▸ Assignment
What is needed here is an exact repetition of the records below, beginning at the line that has "relocated,red camera,<422 34" and stopping after the line that has "relocated,brown pear,<341 306".
-*-
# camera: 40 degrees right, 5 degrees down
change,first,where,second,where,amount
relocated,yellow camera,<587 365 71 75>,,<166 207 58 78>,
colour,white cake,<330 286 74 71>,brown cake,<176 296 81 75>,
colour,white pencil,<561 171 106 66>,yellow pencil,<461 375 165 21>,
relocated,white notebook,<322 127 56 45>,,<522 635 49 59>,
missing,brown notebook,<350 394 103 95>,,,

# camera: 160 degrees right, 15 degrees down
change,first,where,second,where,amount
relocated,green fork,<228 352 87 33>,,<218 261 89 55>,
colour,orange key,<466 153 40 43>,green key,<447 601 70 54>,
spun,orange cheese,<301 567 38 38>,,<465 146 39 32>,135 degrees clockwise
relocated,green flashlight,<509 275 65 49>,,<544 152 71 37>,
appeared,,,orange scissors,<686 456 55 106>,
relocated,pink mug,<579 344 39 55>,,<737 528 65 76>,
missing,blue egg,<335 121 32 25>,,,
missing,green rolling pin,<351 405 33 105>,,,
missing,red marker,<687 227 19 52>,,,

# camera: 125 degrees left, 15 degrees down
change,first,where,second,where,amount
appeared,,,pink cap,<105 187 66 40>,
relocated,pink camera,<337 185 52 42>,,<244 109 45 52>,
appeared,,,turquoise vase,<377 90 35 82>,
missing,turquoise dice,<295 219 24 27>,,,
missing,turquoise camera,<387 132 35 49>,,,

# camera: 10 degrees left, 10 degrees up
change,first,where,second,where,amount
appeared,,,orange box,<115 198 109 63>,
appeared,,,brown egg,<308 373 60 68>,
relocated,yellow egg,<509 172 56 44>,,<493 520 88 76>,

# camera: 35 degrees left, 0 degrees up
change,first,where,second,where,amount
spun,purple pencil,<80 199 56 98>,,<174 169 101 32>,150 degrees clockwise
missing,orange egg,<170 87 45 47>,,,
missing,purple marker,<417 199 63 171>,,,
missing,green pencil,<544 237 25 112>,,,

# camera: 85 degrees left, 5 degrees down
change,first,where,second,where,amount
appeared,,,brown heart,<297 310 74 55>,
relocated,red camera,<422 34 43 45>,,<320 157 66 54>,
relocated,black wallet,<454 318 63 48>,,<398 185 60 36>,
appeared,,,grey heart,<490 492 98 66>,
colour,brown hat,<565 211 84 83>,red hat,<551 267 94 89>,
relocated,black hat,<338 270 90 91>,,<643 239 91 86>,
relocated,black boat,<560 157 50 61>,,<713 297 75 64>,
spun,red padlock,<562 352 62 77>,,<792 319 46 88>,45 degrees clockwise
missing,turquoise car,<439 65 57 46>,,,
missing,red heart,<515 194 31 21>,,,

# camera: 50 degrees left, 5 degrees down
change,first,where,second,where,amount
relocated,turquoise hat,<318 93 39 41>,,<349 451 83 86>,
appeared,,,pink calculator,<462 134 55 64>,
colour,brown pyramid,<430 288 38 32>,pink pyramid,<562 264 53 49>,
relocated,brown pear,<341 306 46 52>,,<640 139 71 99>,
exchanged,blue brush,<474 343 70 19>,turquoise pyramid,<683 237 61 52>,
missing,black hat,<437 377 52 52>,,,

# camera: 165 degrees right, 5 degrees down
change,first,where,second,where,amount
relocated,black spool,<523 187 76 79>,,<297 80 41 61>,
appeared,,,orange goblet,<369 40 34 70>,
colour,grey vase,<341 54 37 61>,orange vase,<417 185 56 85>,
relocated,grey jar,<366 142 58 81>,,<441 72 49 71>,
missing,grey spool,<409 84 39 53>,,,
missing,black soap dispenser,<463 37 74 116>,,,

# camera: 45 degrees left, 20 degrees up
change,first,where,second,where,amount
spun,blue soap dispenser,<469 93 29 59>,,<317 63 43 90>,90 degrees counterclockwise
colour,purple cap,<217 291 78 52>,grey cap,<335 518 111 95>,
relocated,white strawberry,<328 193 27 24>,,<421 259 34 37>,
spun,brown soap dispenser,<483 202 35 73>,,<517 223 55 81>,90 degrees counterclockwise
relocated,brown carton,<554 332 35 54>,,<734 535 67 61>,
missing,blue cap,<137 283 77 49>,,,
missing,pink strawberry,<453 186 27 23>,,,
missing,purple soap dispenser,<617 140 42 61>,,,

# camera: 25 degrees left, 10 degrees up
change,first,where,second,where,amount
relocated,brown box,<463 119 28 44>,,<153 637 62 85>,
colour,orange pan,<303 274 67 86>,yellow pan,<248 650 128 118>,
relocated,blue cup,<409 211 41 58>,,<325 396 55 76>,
-*-
▸ Output for this task
relocated,red camera,<422 34 43 45>,,<320 157 66 54>,
relocated,black wallet,<454 318 63 48>,,<398 185 60 36>,
appeared,,,grey heart,<490 492 98 66>,
colour,brown hat,<565 211 84 83>,red hat,<551 267 94 89>,
relocated,black hat,<338 270 90 91>,,<643 239 91 86>,
relocated,black boat,<560 157 50 61>,,<713 297 75 64>,
spun,red padlock,<562 352 62 77>,,<792 319 46 88>,45 degrees clockwise
missing,turquoise car,<439 65 57 46>,,,
missing,red heart,<515 194 31 21>,,,

# camera: 50 degrees left, 5 degrees down
change,first,where,second,where,amount
relocated,turquoise hat,<318 93 39 41>,,<349 451 83 86>,
appeared,,,pink calculator,<462 134 55 64>,
colour,brown pyramid,<430 288 38 32>,pink pyramid,<562 264 53 49>,
relocated,brown pear,<341 306 46 52>,,<640 139 71 99>,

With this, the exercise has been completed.